_Supplied records_
_ _ _
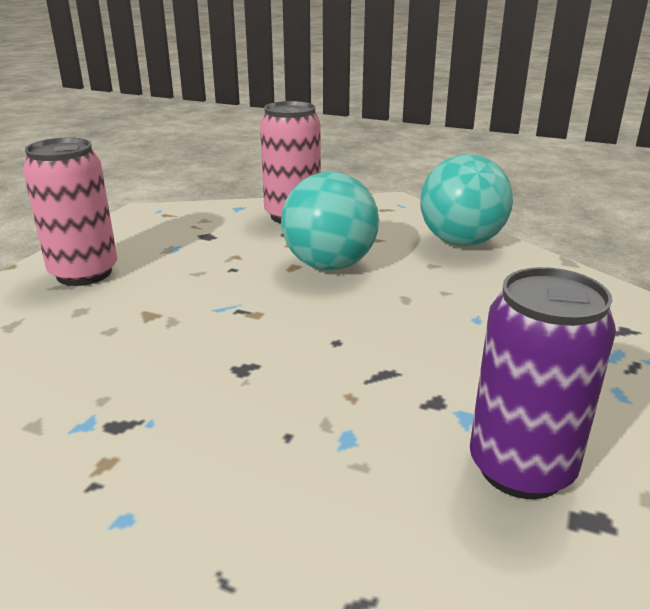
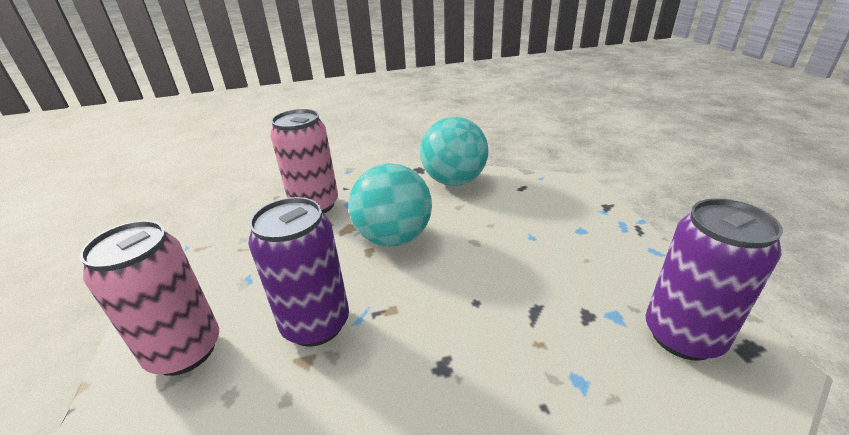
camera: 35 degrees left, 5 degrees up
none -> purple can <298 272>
_ _ _
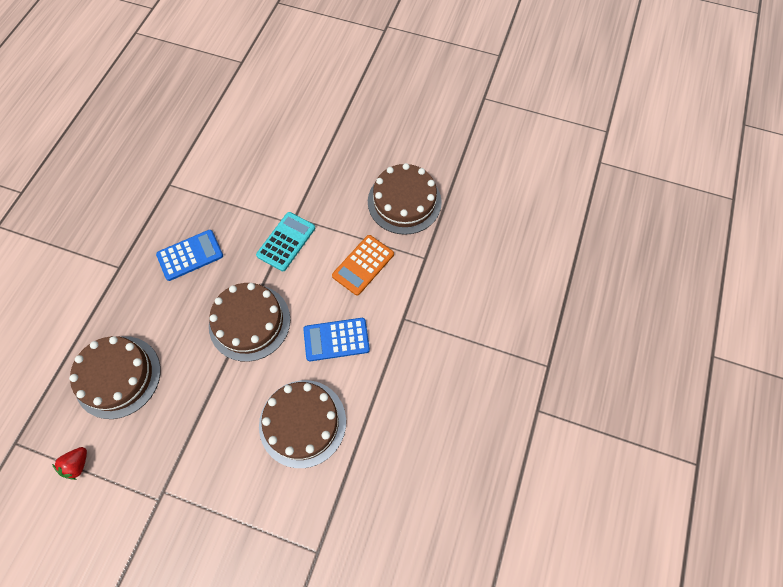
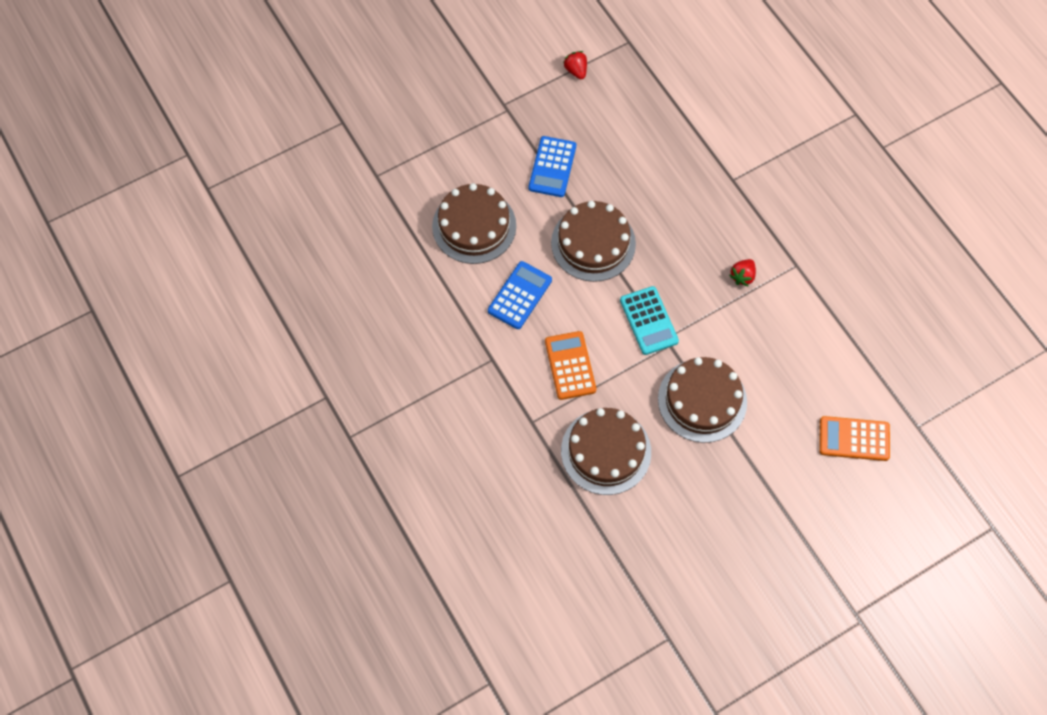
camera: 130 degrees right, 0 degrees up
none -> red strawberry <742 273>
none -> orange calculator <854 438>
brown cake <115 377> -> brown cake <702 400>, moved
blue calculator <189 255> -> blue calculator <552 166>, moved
_ _ _
_Your instructions_
Reproduce, word for word and in full, only the lines above that start at the line with "brown cake <115" and run through the line with "blue calculator <189", both ends included.

_Answer_
brown cake <115 377> -> brown cake <702 400>, moved
blue calculator <189 255> -> blue calculator <552 166>, moved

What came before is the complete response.